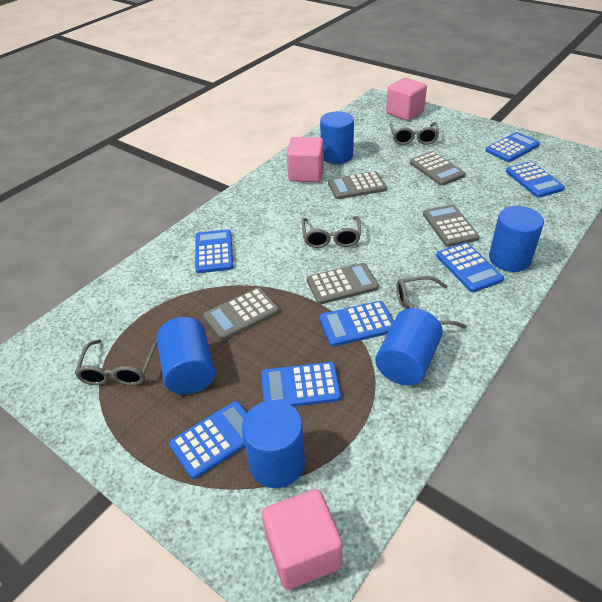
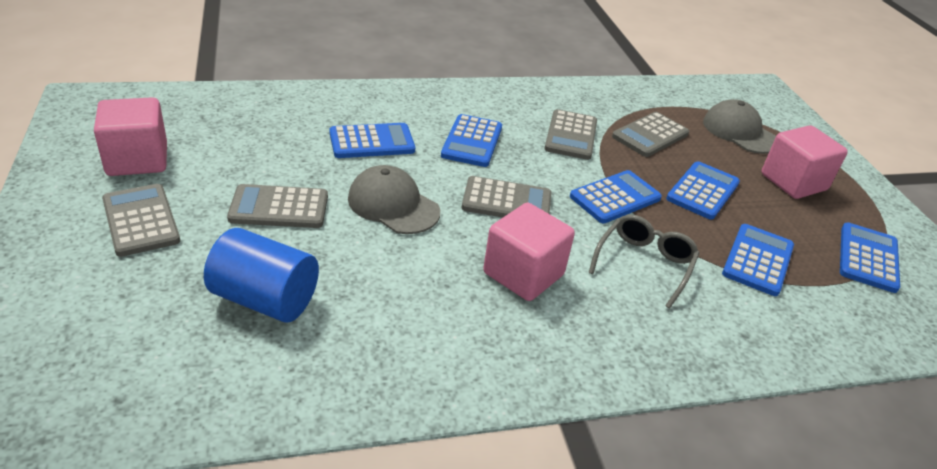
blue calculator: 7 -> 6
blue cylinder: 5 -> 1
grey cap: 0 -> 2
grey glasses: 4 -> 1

---

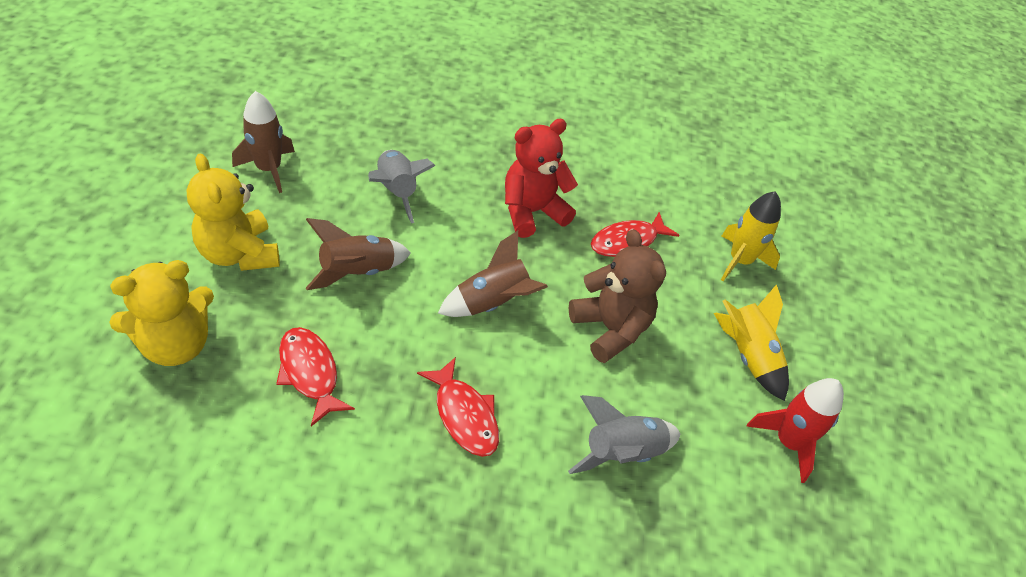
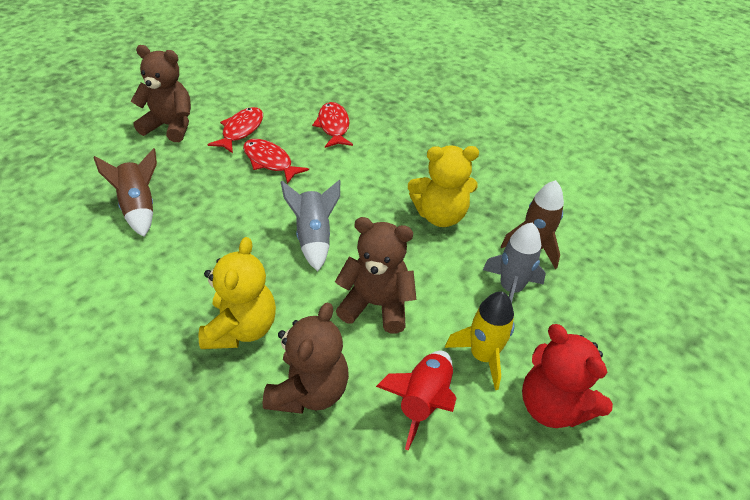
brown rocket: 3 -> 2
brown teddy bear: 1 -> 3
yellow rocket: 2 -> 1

---

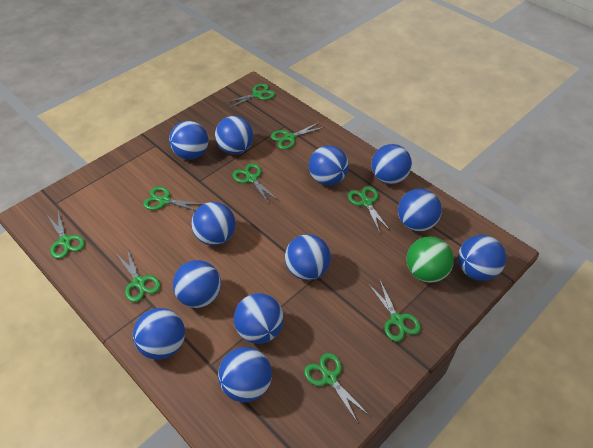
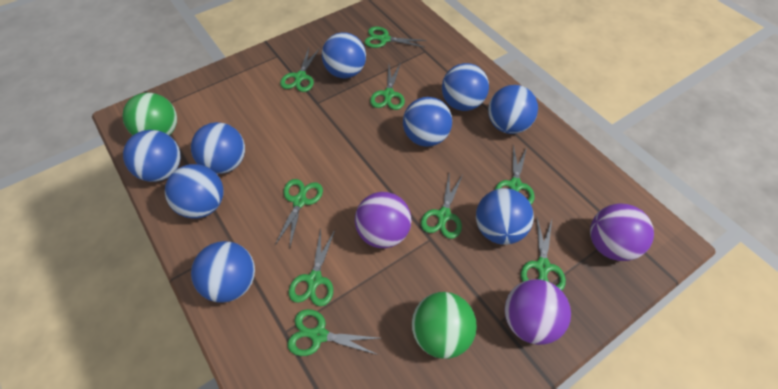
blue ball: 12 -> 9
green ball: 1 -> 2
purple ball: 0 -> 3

---

Task brief: Find the line with "blue calculator: 7 -> 6" in the entries above. Retype it and each line after it, exactly, through the line with "grey glasses: 4 -> 1", and stop there.

Output of the exercise:
blue calculator: 7 -> 6
blue cylinder: 5 -> 1
grey cap: 0 -> 2
grey glasses: 4 -> 1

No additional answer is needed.